> What the task requires
Please repeat, from the entries that follow, the lines from the one containing "Q1: NPN (B GATE, C" through the one containing "SW3: button (GND, TRIG) -> switch (GND, TRIG)" exactly, adding nothing.
┌─ Provided entries
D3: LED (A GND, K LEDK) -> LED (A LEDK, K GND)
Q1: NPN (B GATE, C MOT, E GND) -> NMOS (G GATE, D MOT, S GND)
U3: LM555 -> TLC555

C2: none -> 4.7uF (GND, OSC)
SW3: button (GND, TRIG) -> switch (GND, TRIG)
└─
┌─ Provided entries
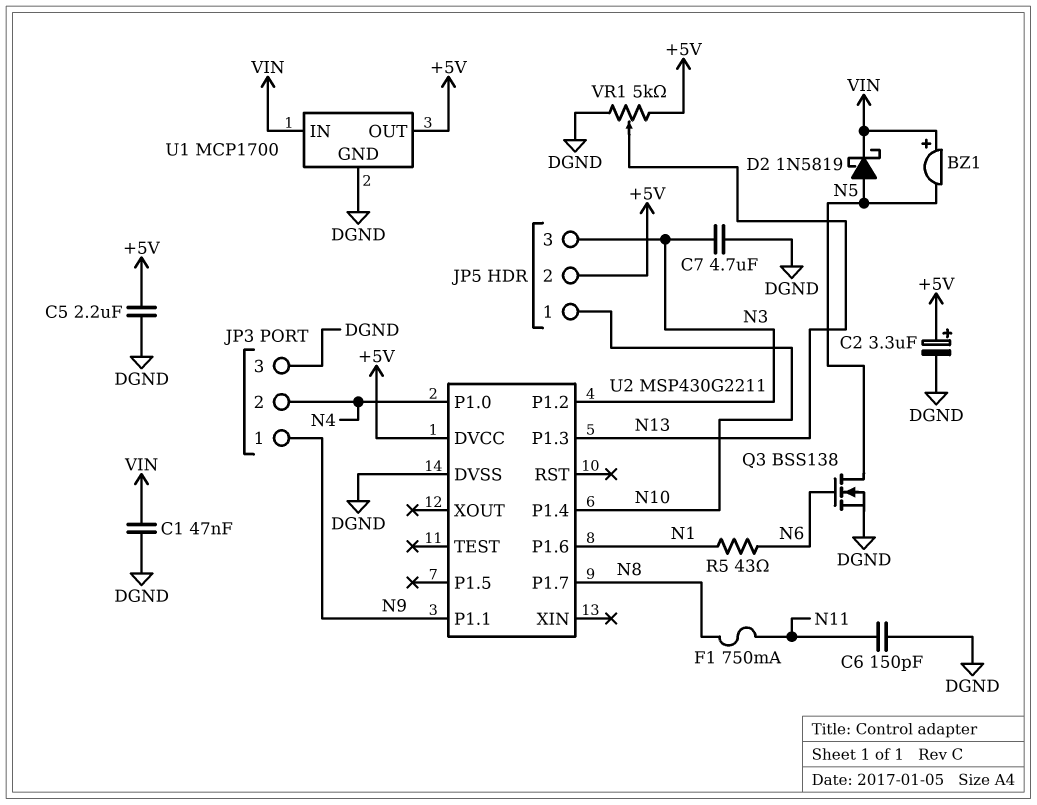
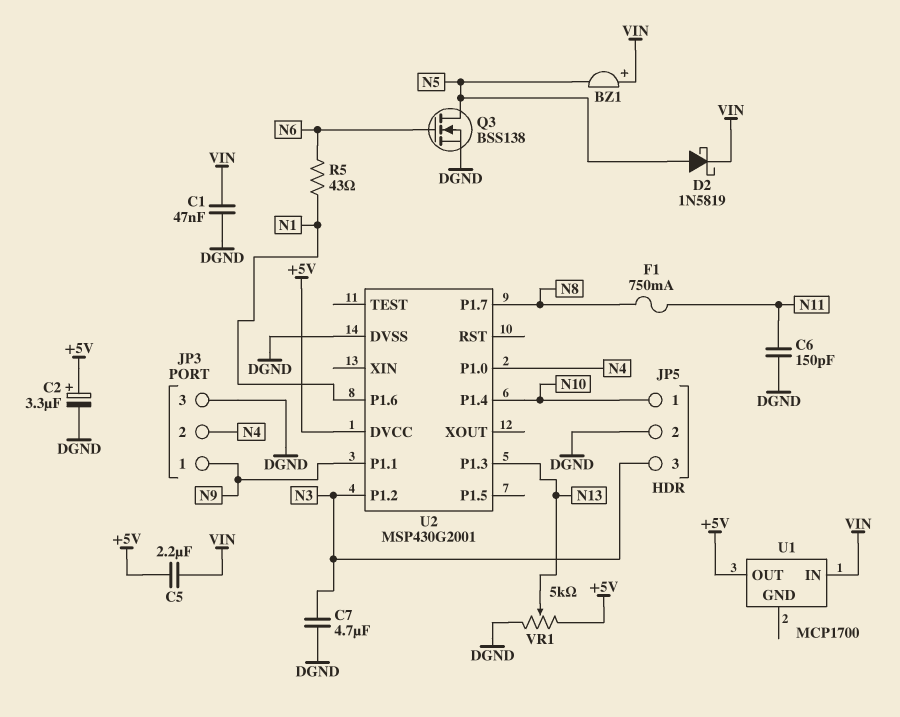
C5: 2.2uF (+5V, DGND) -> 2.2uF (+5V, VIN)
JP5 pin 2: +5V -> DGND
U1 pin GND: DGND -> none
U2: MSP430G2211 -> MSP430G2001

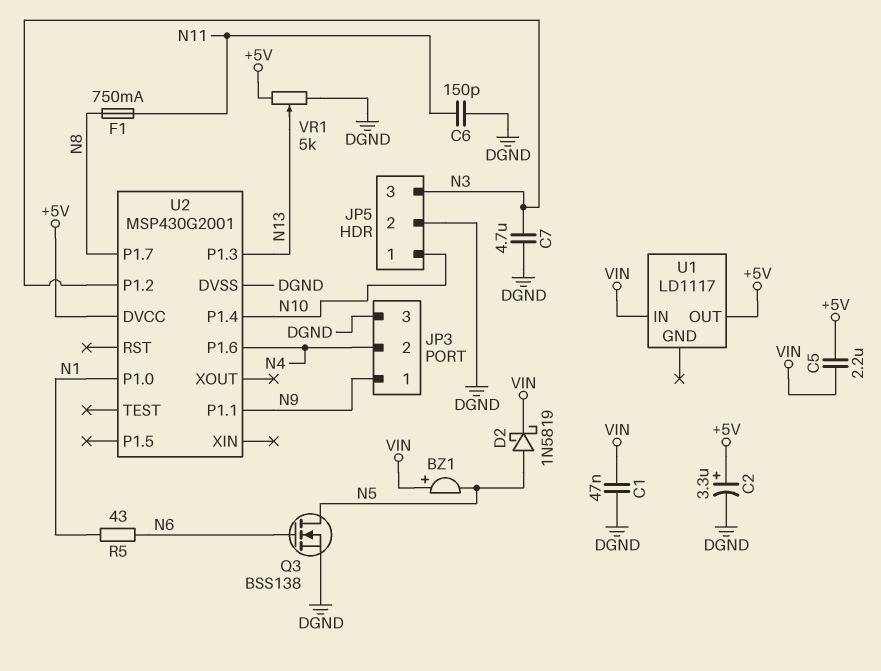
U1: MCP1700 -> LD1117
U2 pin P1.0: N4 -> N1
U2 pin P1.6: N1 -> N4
└─
┌─ Provided entries
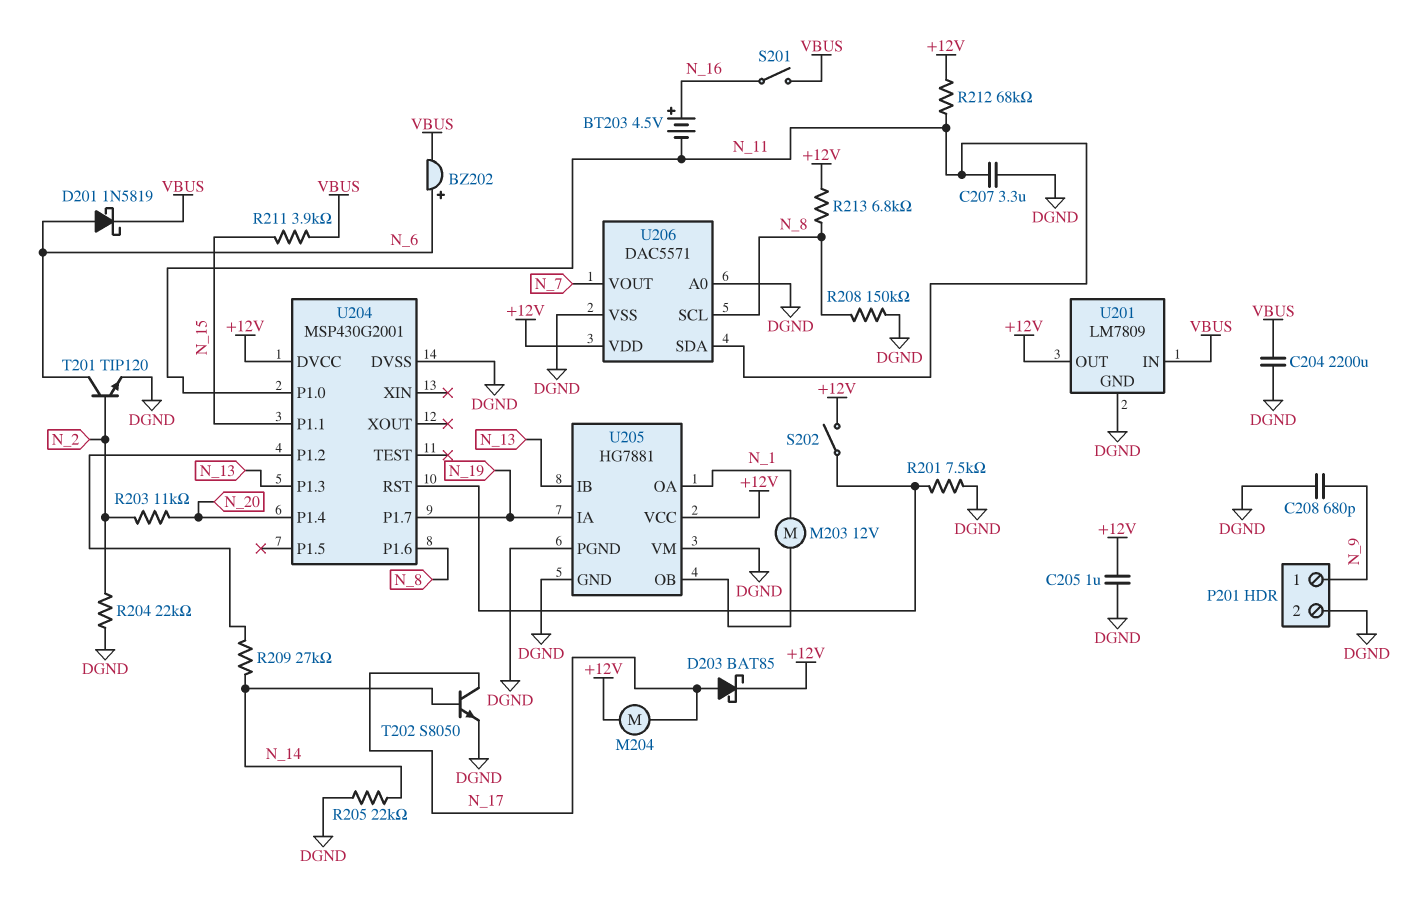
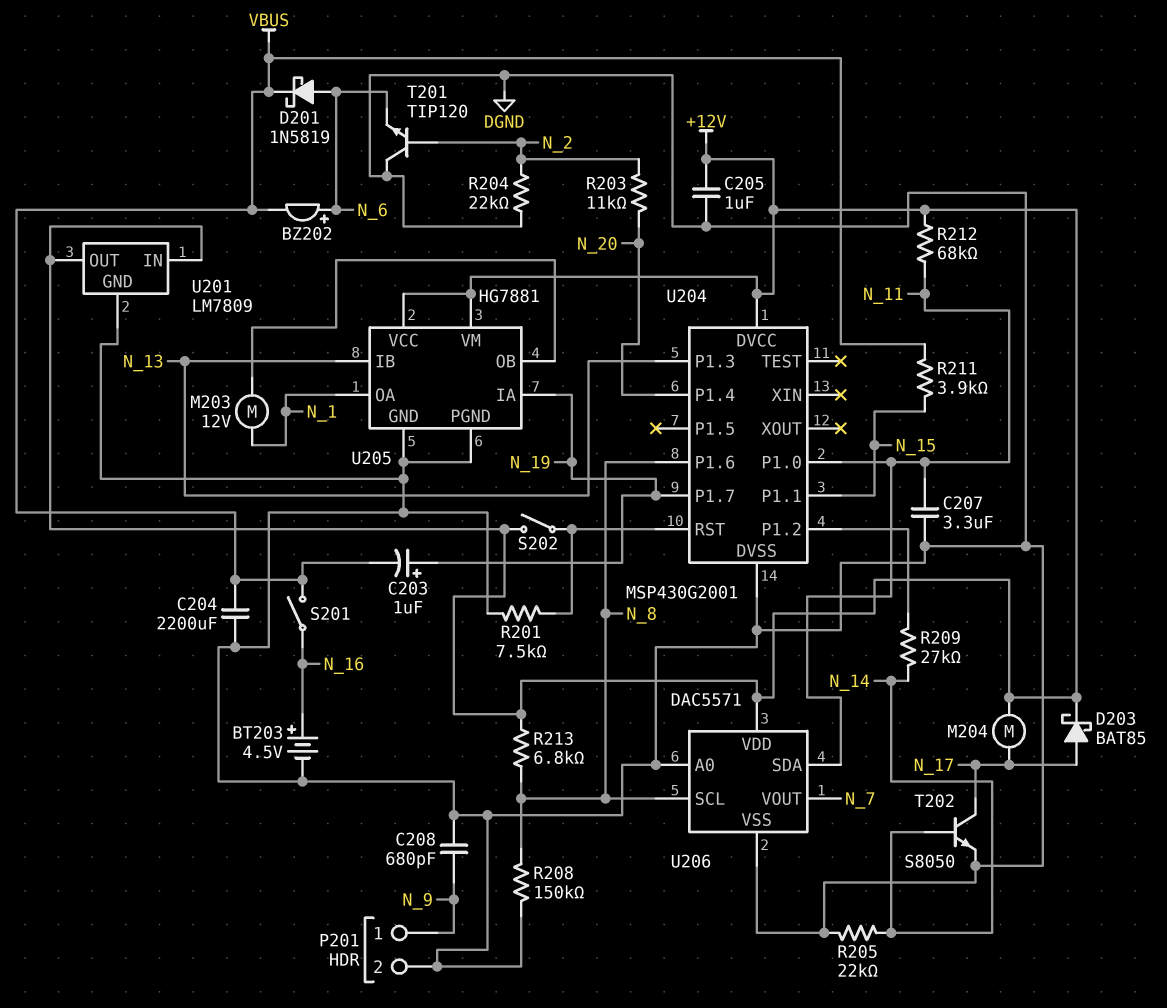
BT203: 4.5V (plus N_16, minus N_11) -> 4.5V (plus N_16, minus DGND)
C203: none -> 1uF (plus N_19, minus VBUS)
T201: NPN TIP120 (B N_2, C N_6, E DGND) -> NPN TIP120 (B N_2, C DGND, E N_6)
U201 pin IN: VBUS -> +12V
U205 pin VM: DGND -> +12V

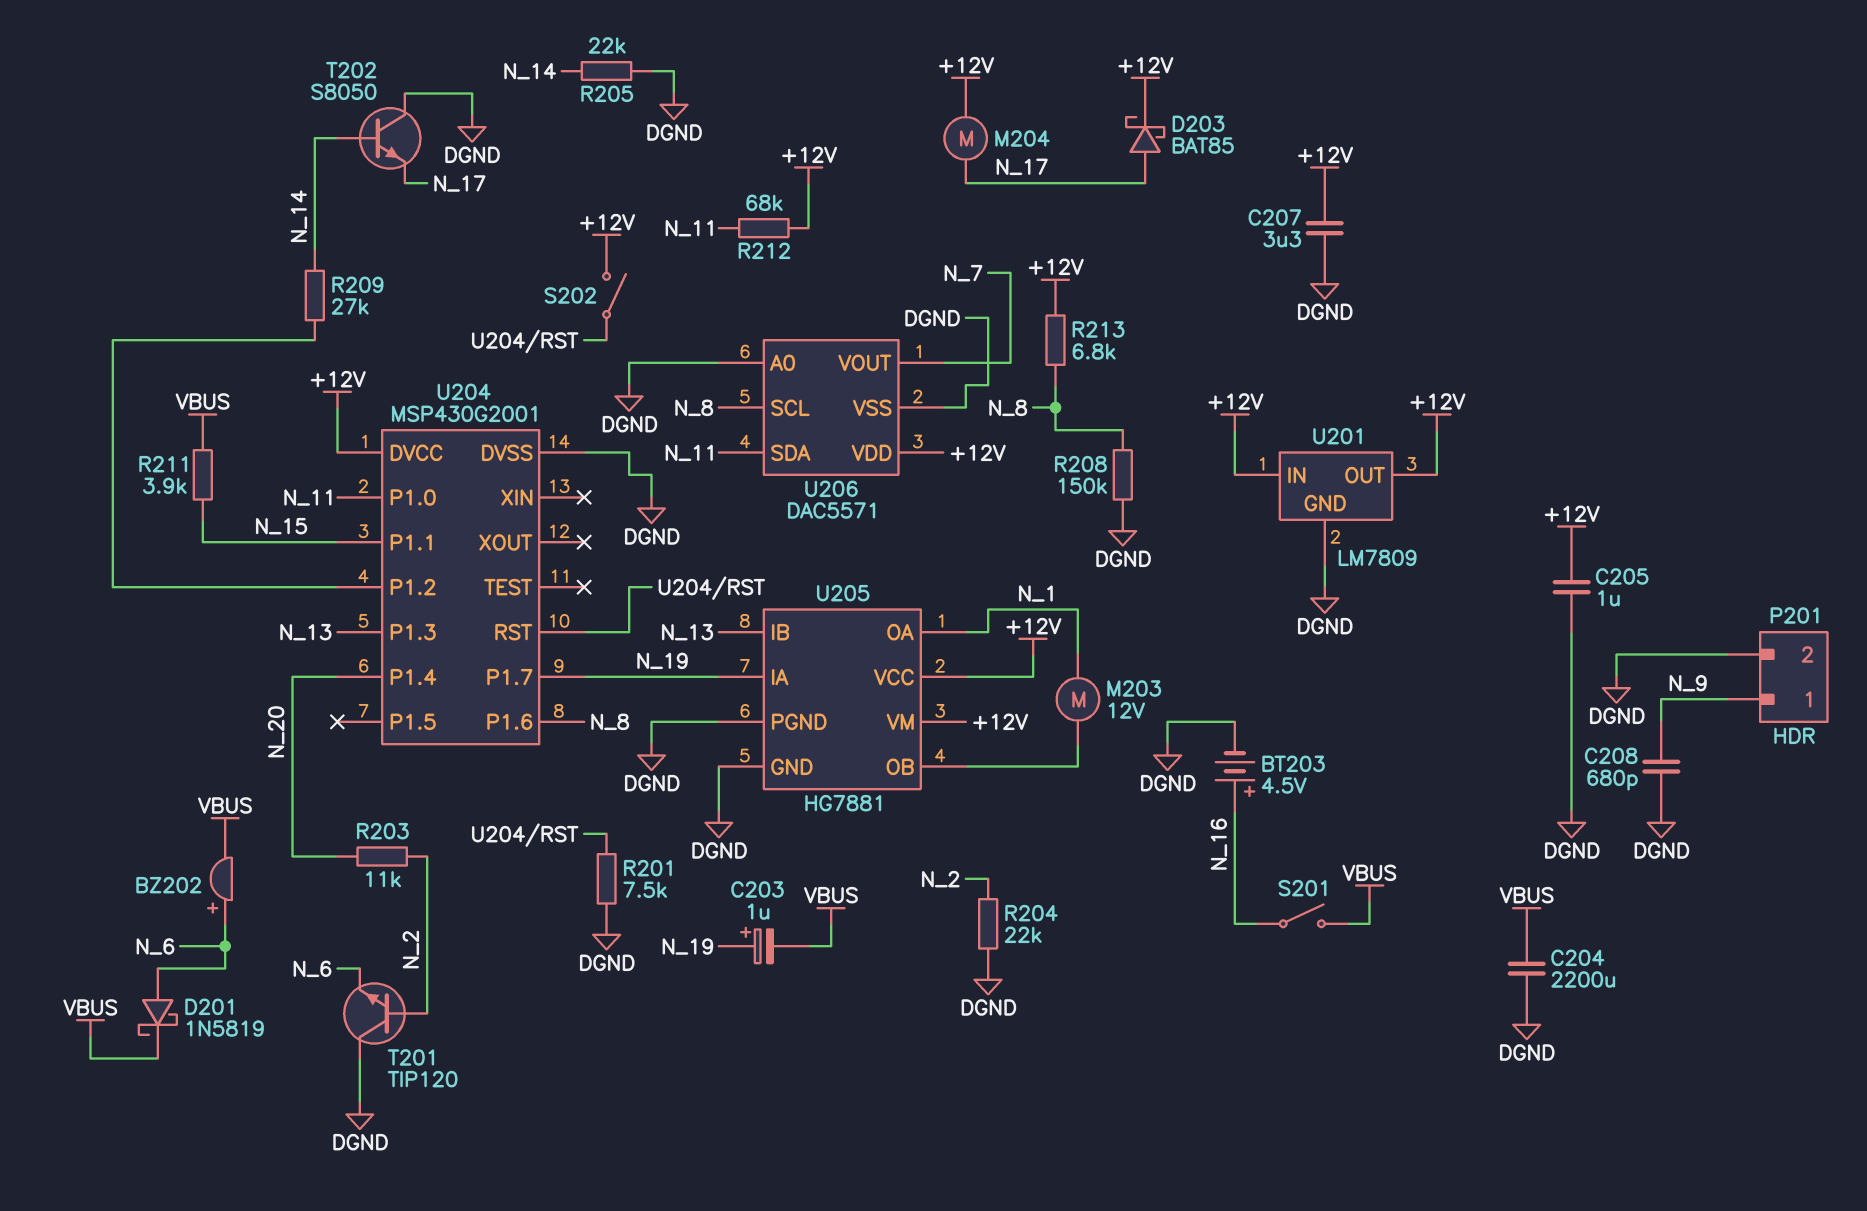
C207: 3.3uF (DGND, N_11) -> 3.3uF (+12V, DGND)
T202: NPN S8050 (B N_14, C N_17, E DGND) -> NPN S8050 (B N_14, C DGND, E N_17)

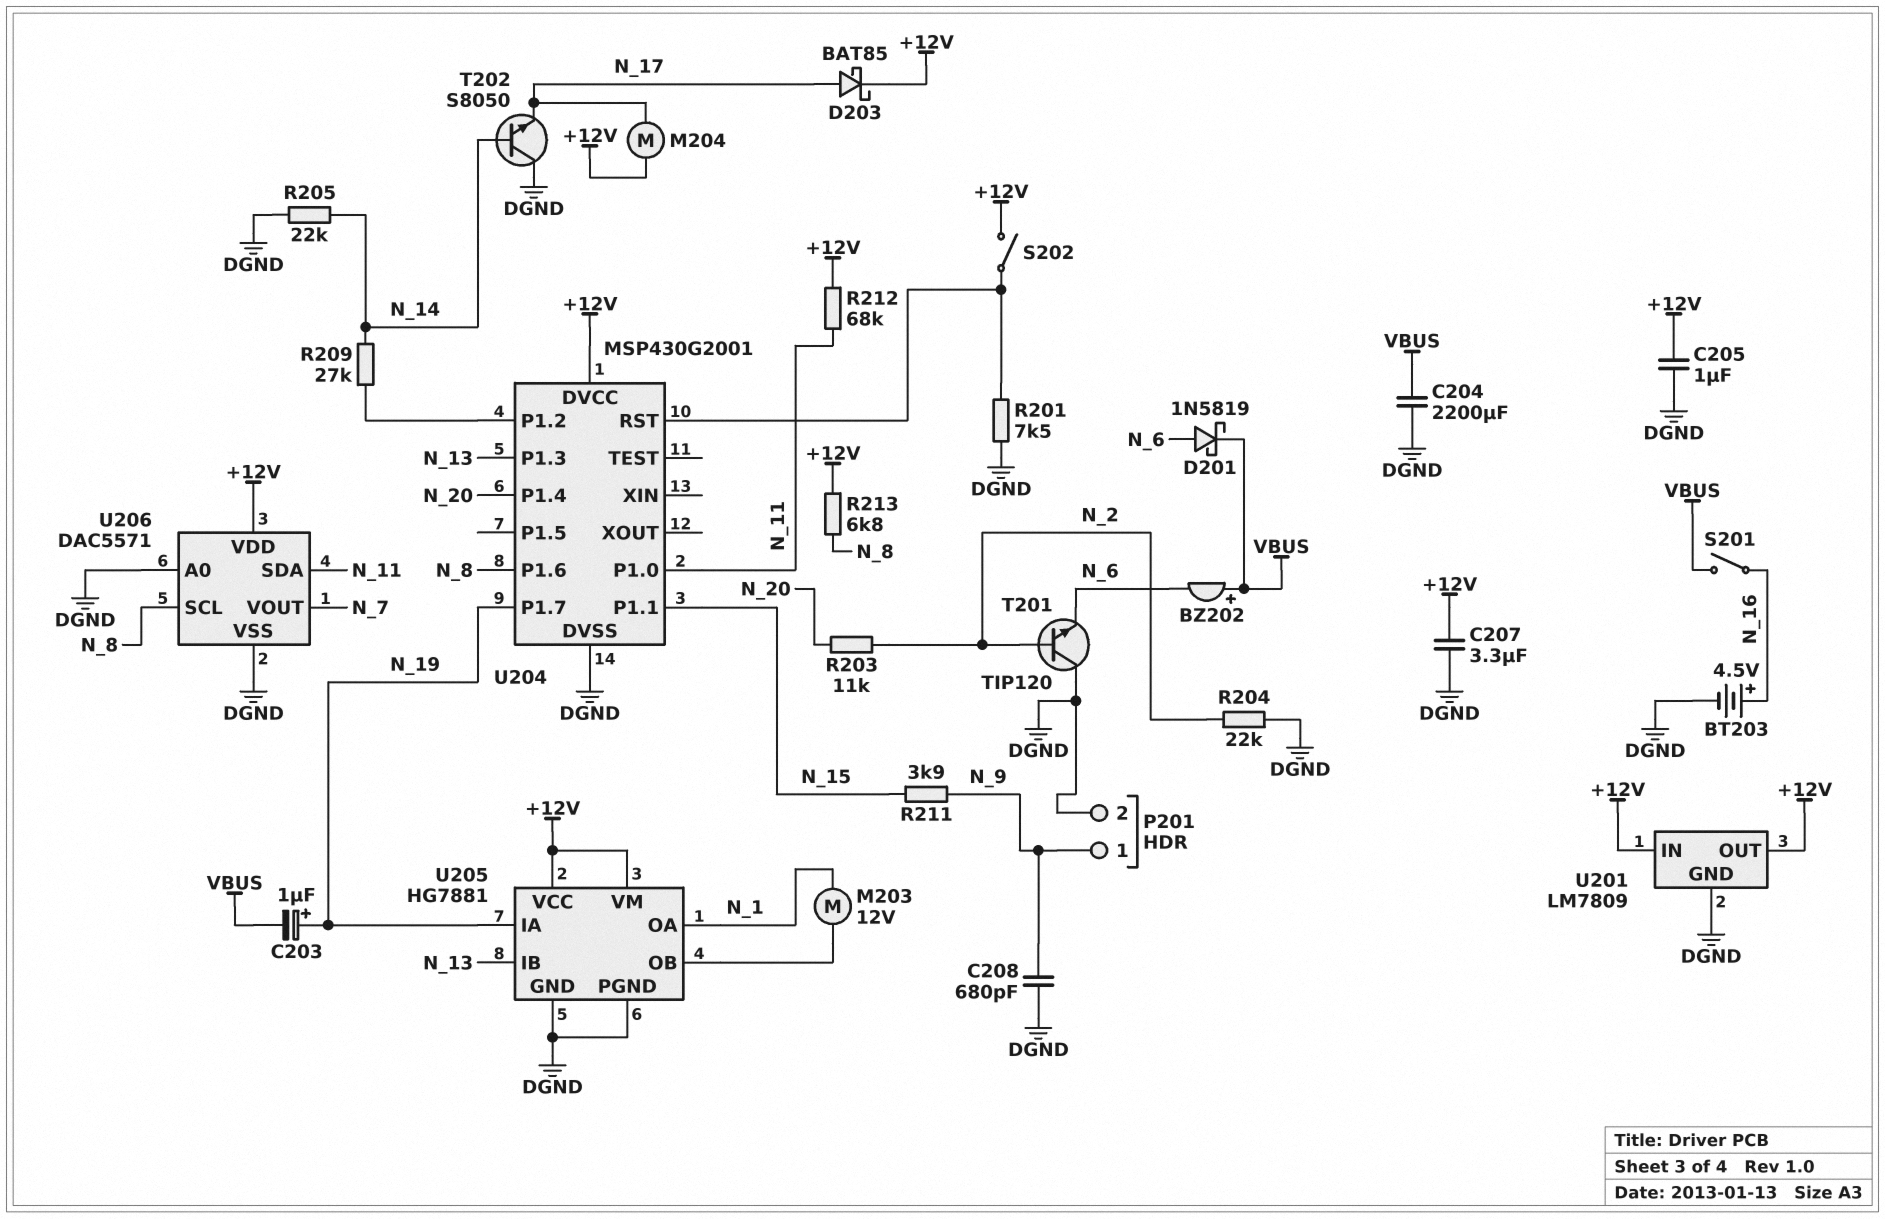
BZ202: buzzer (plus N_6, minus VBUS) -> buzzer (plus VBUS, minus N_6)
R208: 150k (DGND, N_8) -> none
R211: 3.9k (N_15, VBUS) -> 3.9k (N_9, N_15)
└─
> Reply
Q1: NPN (B GATE, C MOT, E GND) -> NMOS (G GATE, D MOT, S GND)
U3: LM555 -> TLC555

C2: none -> 4.7uF (GND, OSC)
SW3: button (GND, TRIG) -> switch (GND, TRIG)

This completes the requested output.